Materials provided Start Marker

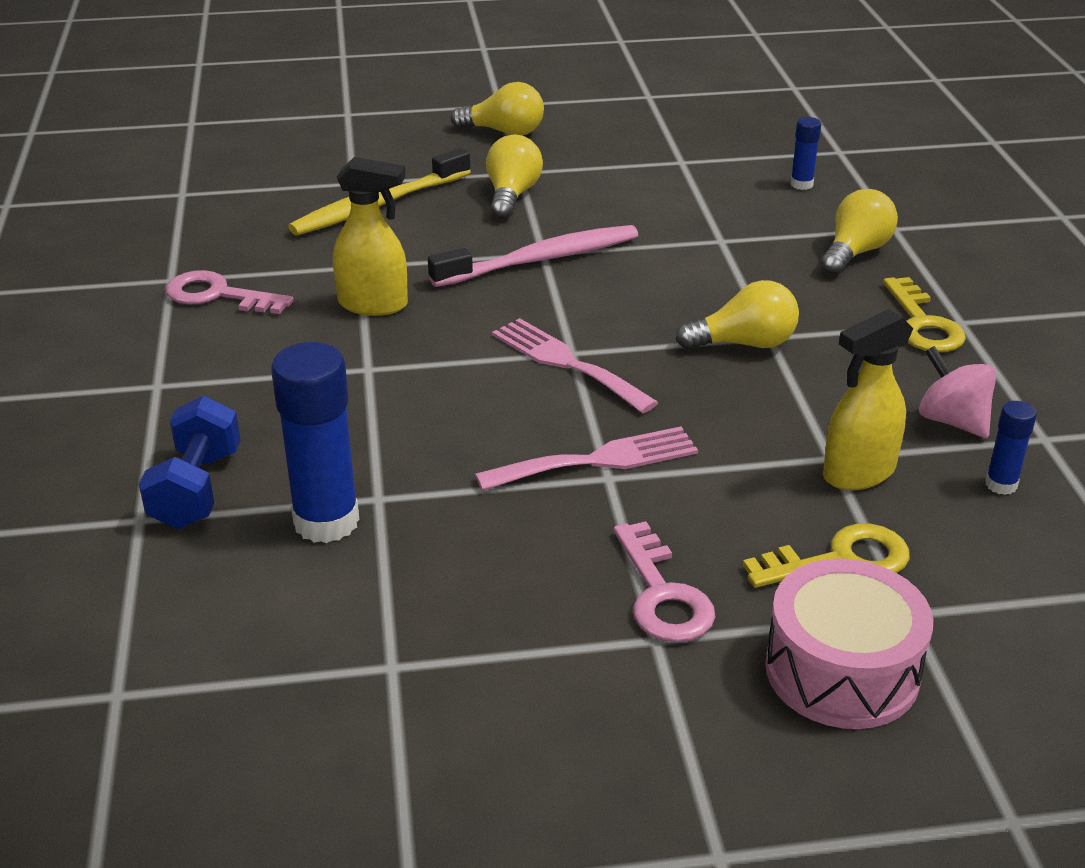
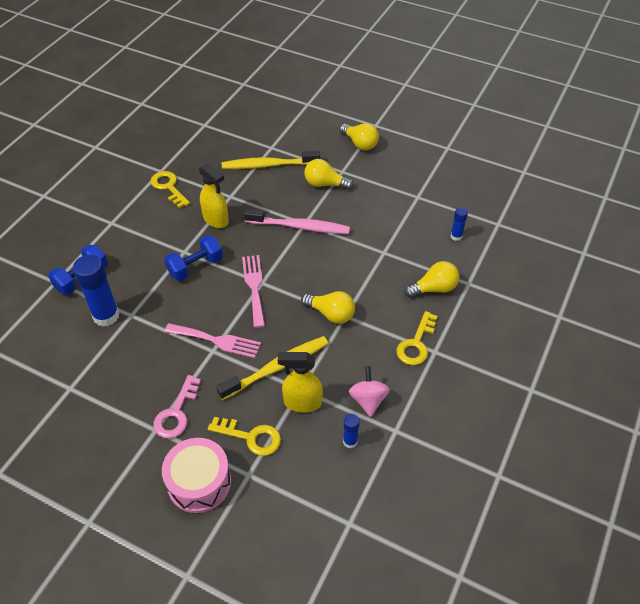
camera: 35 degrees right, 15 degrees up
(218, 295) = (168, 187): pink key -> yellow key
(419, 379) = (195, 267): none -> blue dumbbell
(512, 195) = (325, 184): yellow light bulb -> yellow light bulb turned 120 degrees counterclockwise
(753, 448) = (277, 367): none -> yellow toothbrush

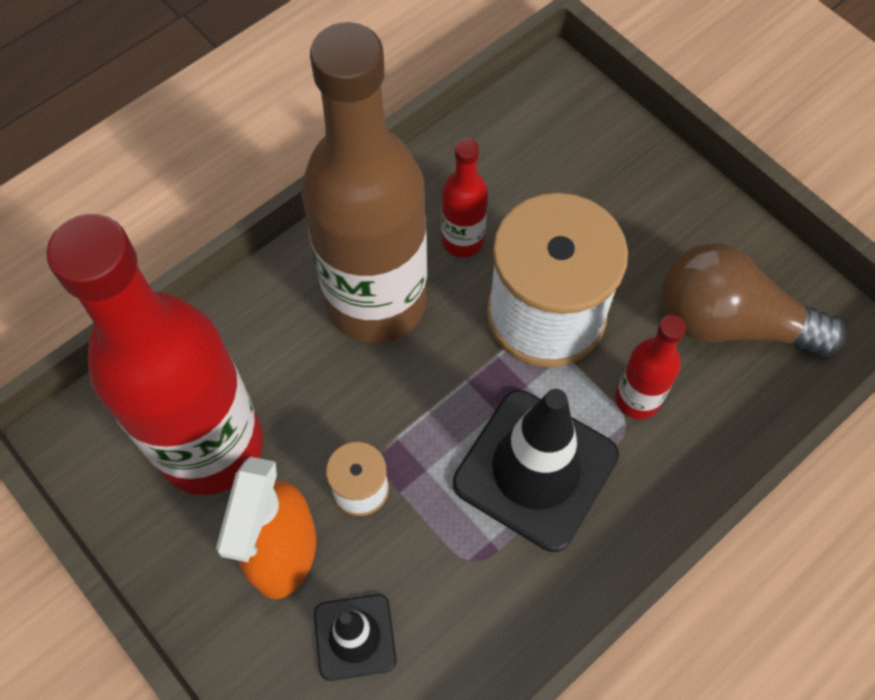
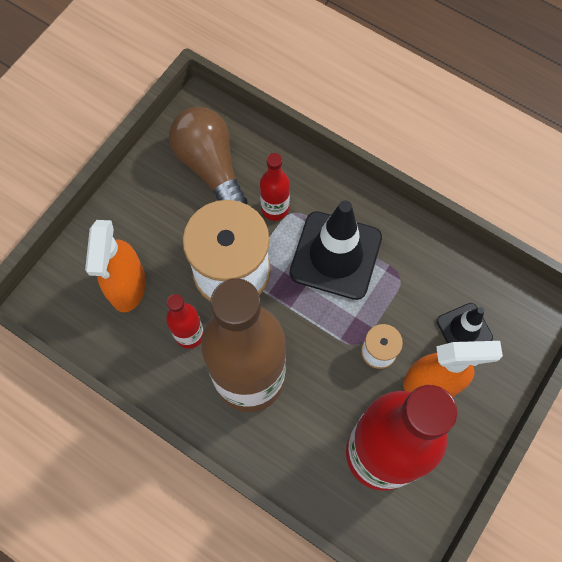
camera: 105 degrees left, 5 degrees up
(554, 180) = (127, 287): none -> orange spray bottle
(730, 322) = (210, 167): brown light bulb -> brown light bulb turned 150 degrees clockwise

Materials provided End Marker

Task directions: Make a word-for-word copy of the entries, without any pictures.

Response:
camera: 35 degrees right, 15 degrees up
(218, 295) = (168, 187): pink key -> yellow key
(419, 379) = (195, 267): none -> blue dumbbell
(512, 195) = (325, 184): yellow light bulb -> yellow light bulb turned 120 degrees counterclockwise
(753, 448) = (277, 367): none -> yellow toothbrush

camera: 105 degrees left, 5 degrees up
(554, 180) = (127, 287): none -> orange spray bottle
(730, 322) = (210, 167): brown light bulb -> brown light bulb turned 150 degrees clockwise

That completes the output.